§ AVAILABLE DATA:
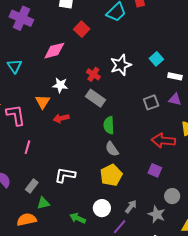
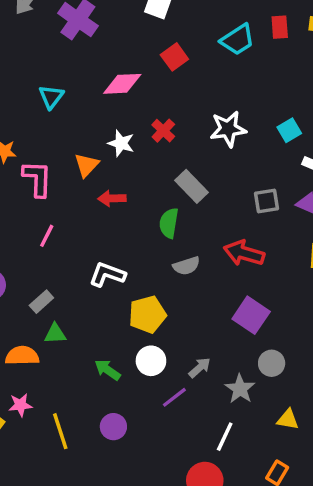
red cross: (93, 74) -> (163, 131), moved
gray rectangle: (96, 98) -> (191, 186), moved
green semicircle: (109, 125) -> (169, 223), moved
red arrow: (163, 141) -> (244, 253), moved
gray semicircle: (112, 149) -> (186, 266), turned -84
purple square: (155, 170) -> (251, 315), size x1.5
white L-shape: (65, 175) -> (107, 275), moved
yellow pentagon: (111, 175) -> (147, 314), moved

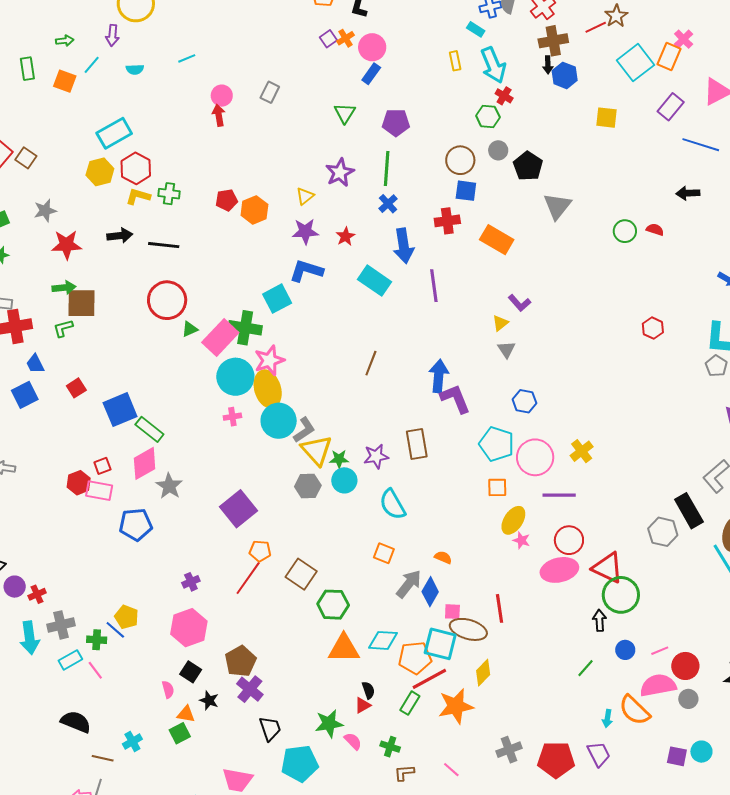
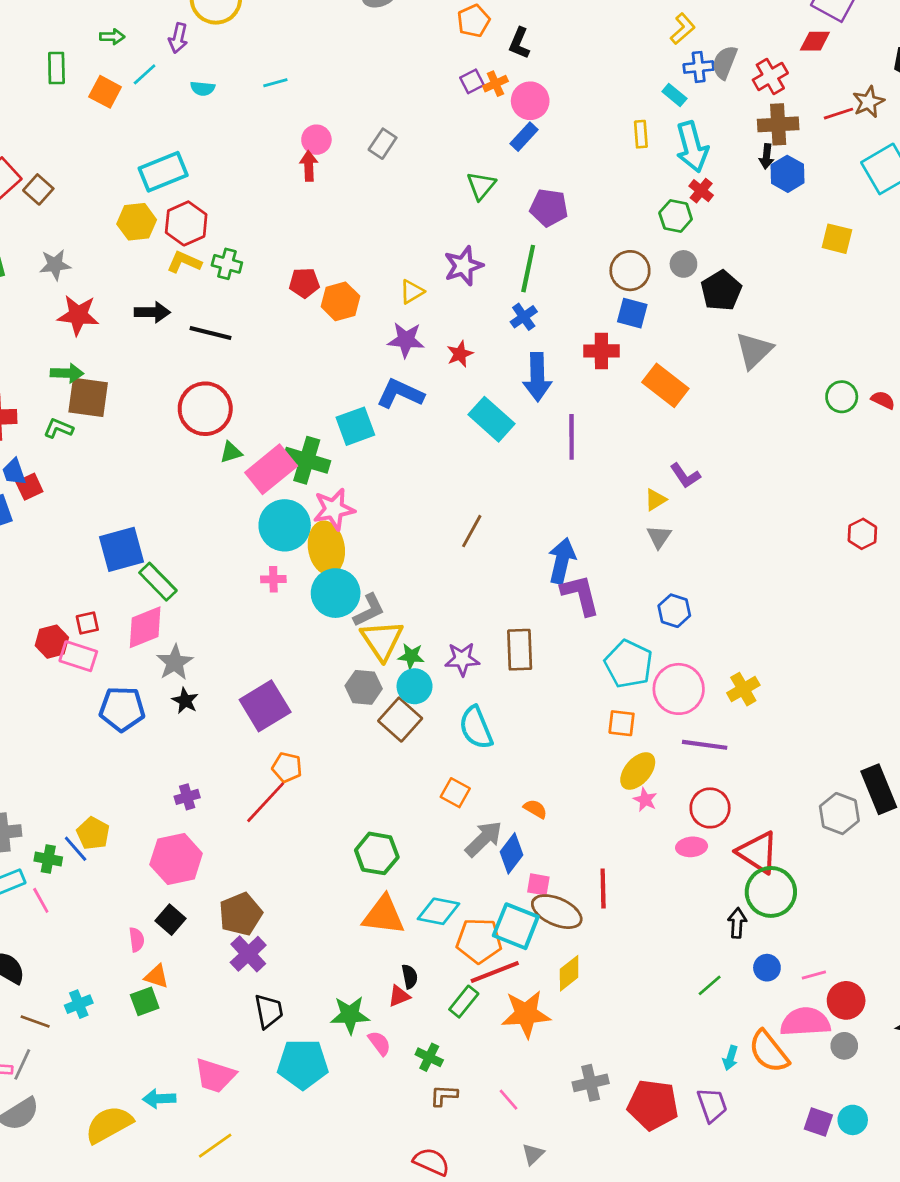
green L-shape: (63, 328) -> (58, 428), turned 30
red square: (76, 388) -> (29, 487), moved
pink ellipse: (559, 570) -> (692, 847), size x0.6
brown square: (301, 574) -> (400, 720), moved
black star: (209, 700) -> (185, 701), moved

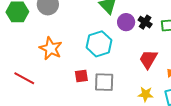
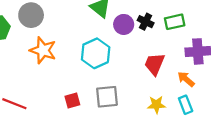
orange star: (51, 48) -> (43, 50), moved
red square: (81, 76) -> (72, 100), moved

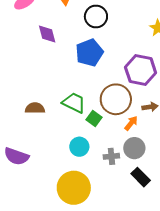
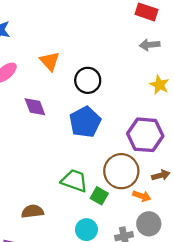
brown semicircle: (35, 108) -> (32, 211), moved
orange arrow: (131, 123) -> (142, 196), turned 77

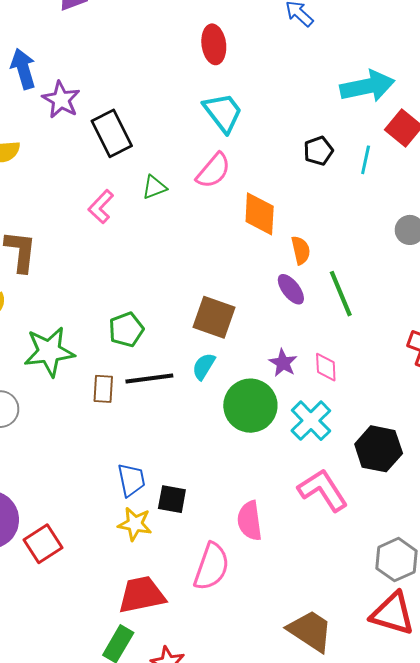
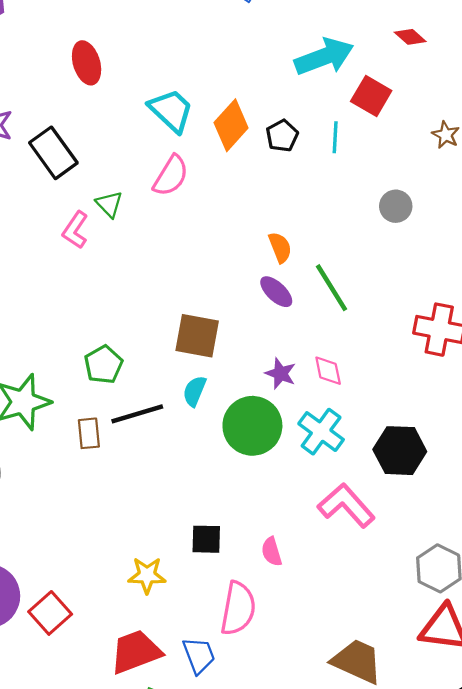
red ellipse: (214, 44) -> (87, 63), moved
green triangle: (154, 187) -> (109, 204), turned -44
pink L-shape: (101, 207) -> (75, 230), moved
orange diamond: (260, 214) -> (231, 125), moved, turned 48
blue trapezoid: (131, 480) -> (199, 655), moved
black square: (172, 499) -> (206, 539), moved
pink semicircle: (250, 521) -> (272, 552), size x0.7
red trapezoid: (142, 595) -> (136, 652), moved

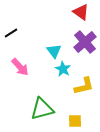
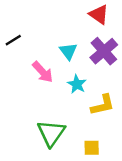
cyan triangle: (54, 51) -> (68, 51), moved
pink arrow: (20, 67) -> (43, 72), moved
green triangle: (42, 109) -> (51, 133), turned -40

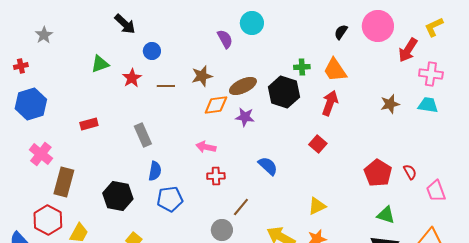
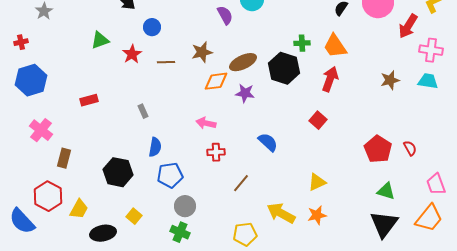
gray rectangle: (143, 135) -> (143, 111), size x0.6
brown rectangle: (64, 182) -> (64, 158), size x0.7
pink trapezoid: (436, 191) -> (436, 184), moved
gray circle: (222, 230) -> (185, 206), moved

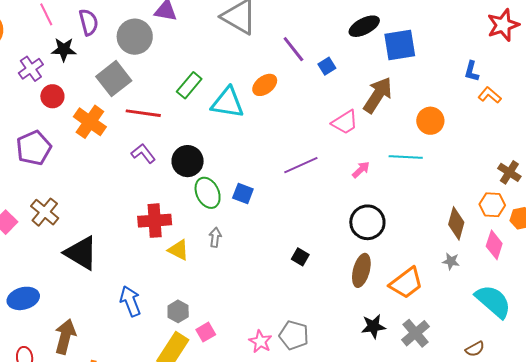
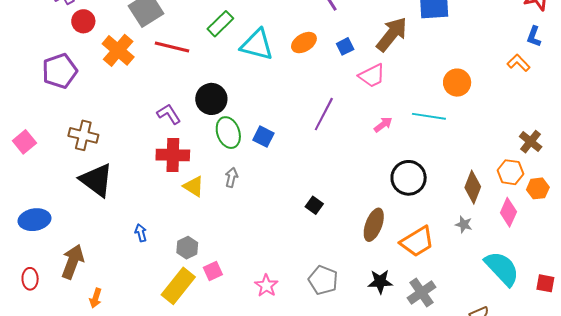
blue square: (327, 66) -> (345, 46), moved
blue L-shape: (472, 71) -> (534, 36), moved
orange ellipse: (265, 85) -> (304, 43), moved
brown arrow: (378, 95) -> (392, 34), moved
purple L-shape: (143, 153) -> (169, 114), moved
purple line: (301, 165) -> (324, 114), turned -44
brown cross: (45, 212) -> (83, 135), moved, turned -32
black circle: (367, 222) -> (409, 178), moved
blue arrow: (130, 301) -> (141, 233), size x0.6
gray pentagon: (294, 335) -> (323, 280), moved

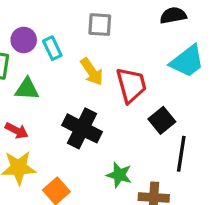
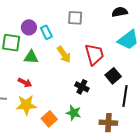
yellow arrow: (92, 72) -> (64, 54), moved
black cross: (82, 128) -> (82, 87), moved, size x0.6
green star: (119, 175) -> (74, 113), moved

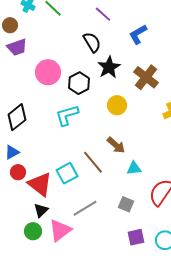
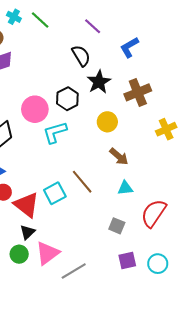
pink circle: (48, 72) -> (35, 109), moved
brown cross: (146, 77) -> (138, 92), turned 30
brown arrow: (116, 145) -> (119, 156), moved
gray line: (85, 208) -> (74, 271), moved

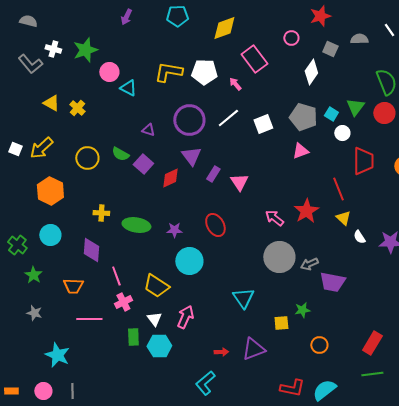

§ WHAT IS REQUIRED: Restate, word for word, each line from the one with "pink circle: (48, 72) -> (35, 109), moved" to the end of the entries, both included, and keep every picture out.

§ SOLVED EXERCISE:
pink circle: (48, 72) -> (35, 109), moved
brown cross: (146, 77) -> (138, 92), turned 30
brown arrow: (116, 145) -> (119, 156), moved
gray line: (85, 208) -> (74, 271), moved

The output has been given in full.